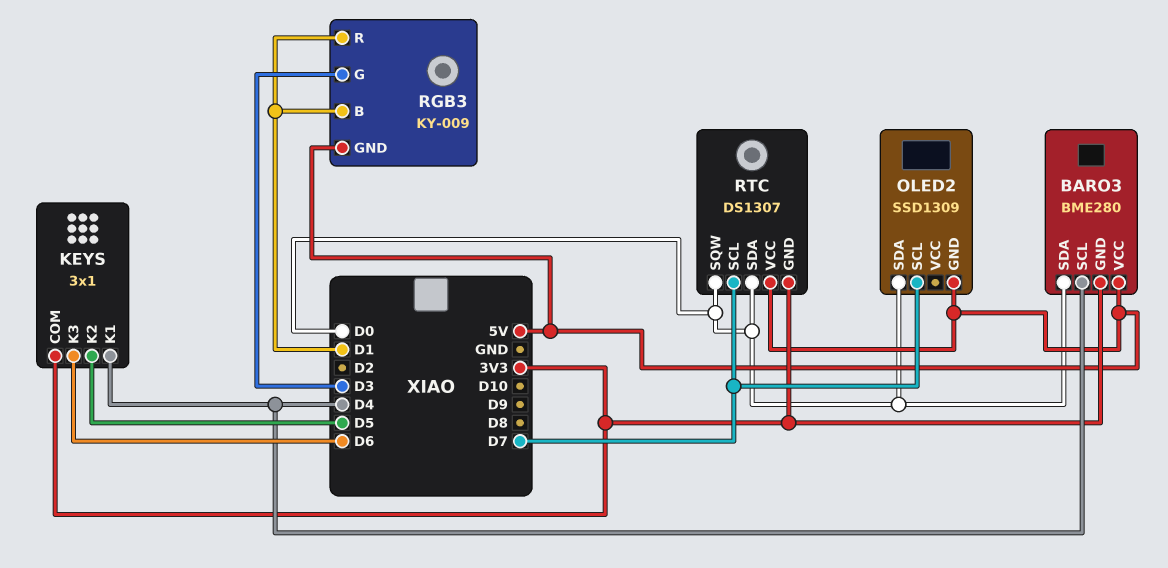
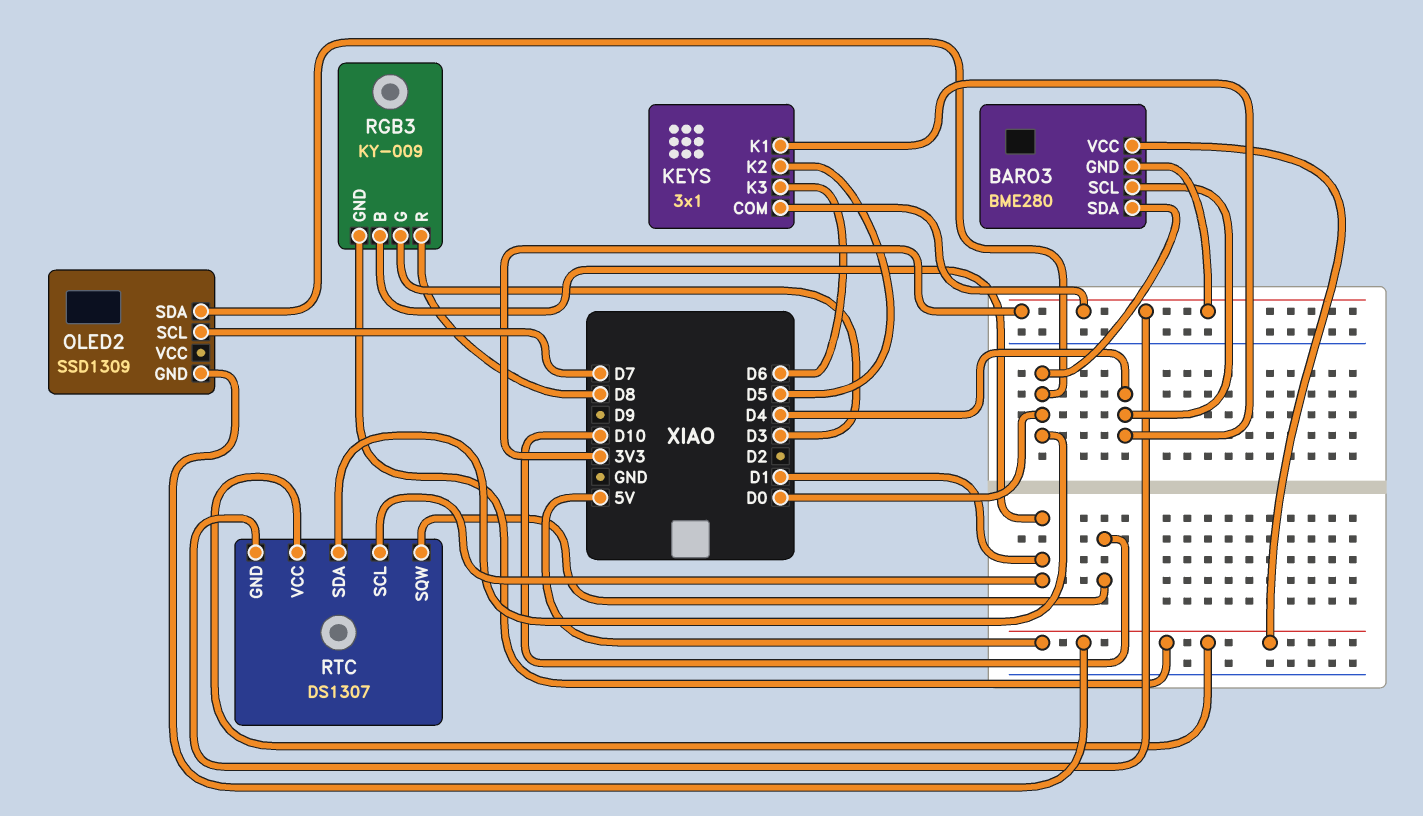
RGB3 pin R: D1 -> D8
RTC pin SCL: D7 -> D1
RTC pin SQW: D0 -> D10

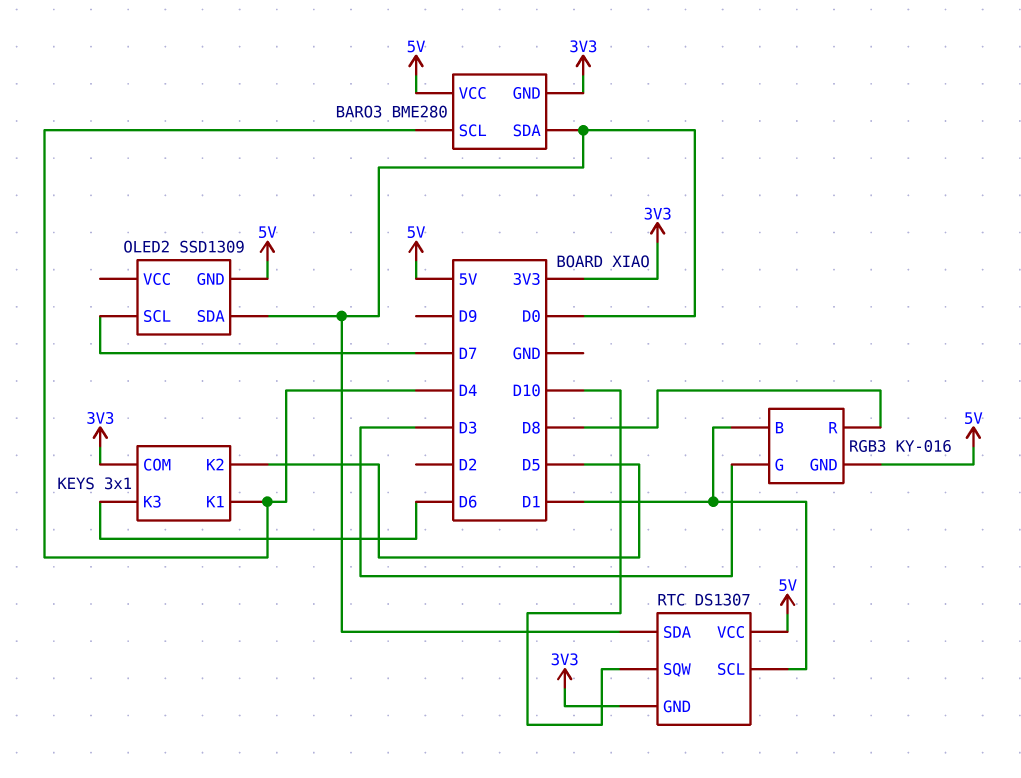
RGB3: KY-009 -> KY-016

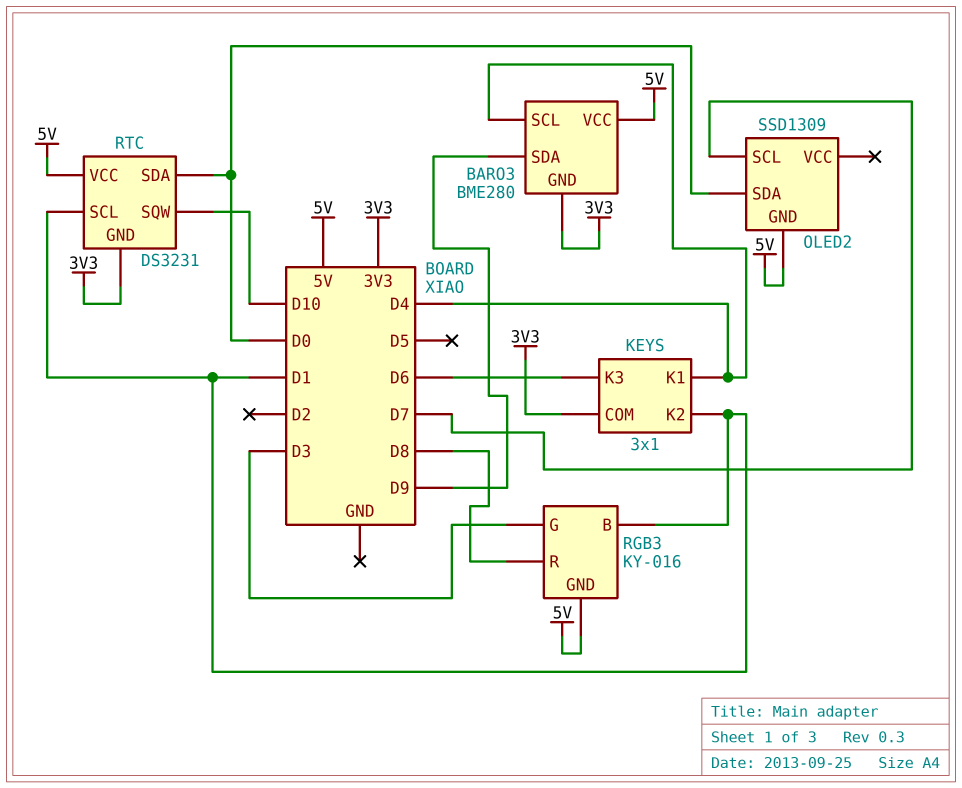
BARO3 pin SDA: D0 -> D9
KEYS pin K2: D5 -> D1
RTC: DS1307 -> DS3231

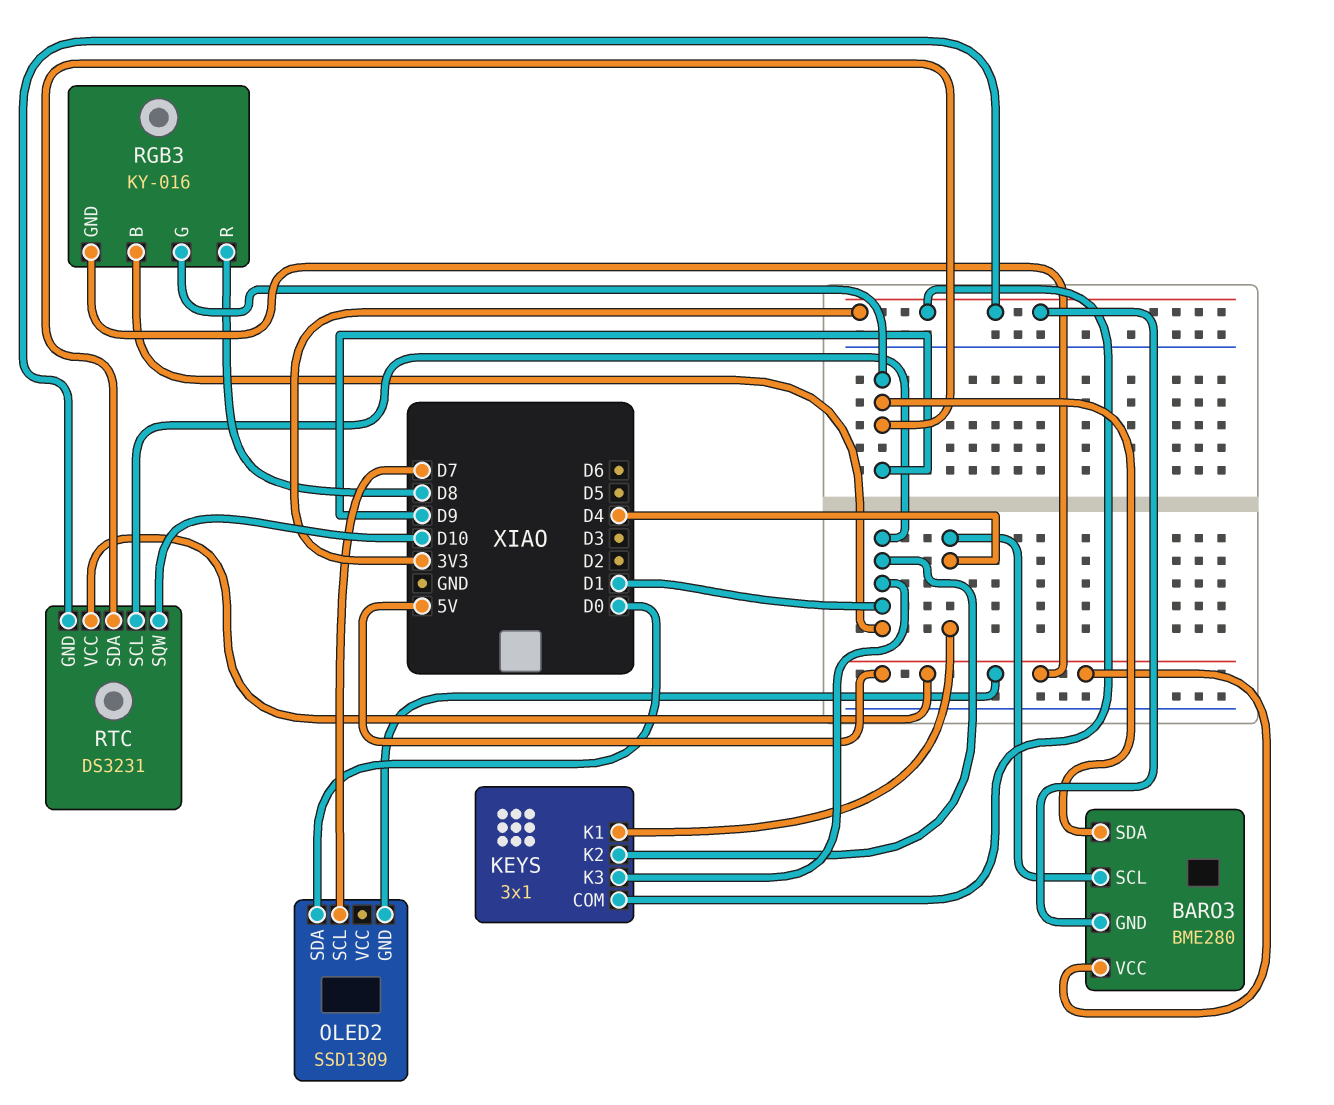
KEYS pin K3: D6 -> D1
RGB3 pin G: D3 -> D9
RTC pin SDA: D0 -> D9

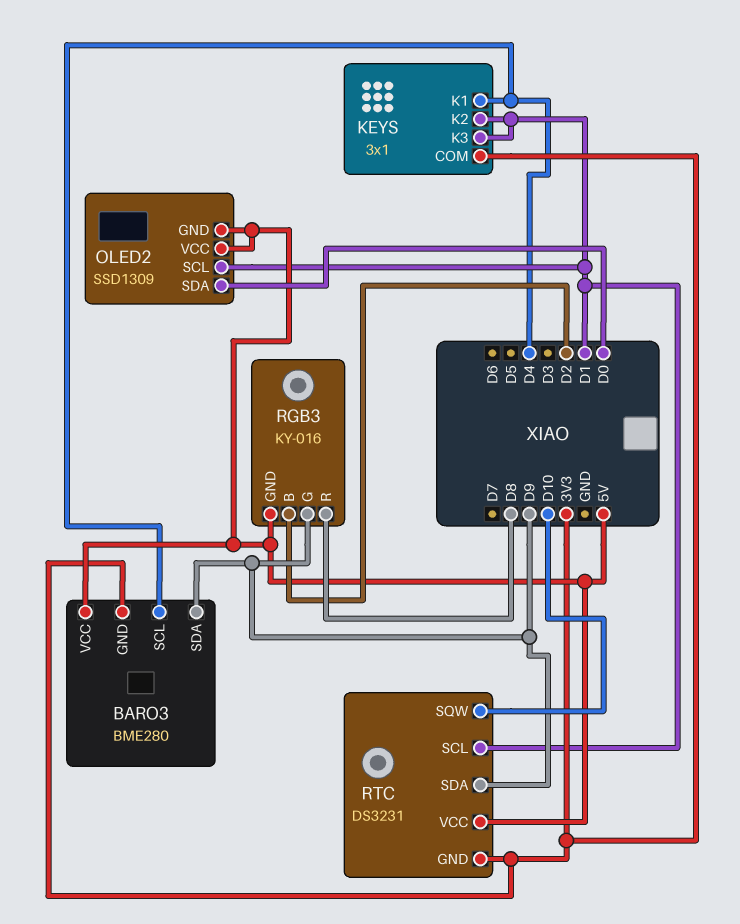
OLED2 pin SCL: D7 -> D1
OLED2 pin VCC: none -> 5V
RGB3 pin B: D1 -> D2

● ● ● ●

- Work instructions
An exact copy of the entries above is required, with the pictures left out.

- Task solution
RGB3 pin R: D1 -> D8
RTC pin SCL: D7 -> D1
RTC pin SQW: D0 -> D10

RGB3: KY-009 -> KY-016

BARO3 pin SDA: D0 -> D9
KEYS pin K2: D5 -> D1
RTC: DS1307 -> DS3231

KEYS pin K3: D6 -> D1
RGB3 pin G: D3 -> D9
RTC pin SDA: D0 -> D9

OLED2 pin SCL: D7 -> D1
OLED2 pin VCC: none -> 5V
RGB3 pin B: D1 -> D2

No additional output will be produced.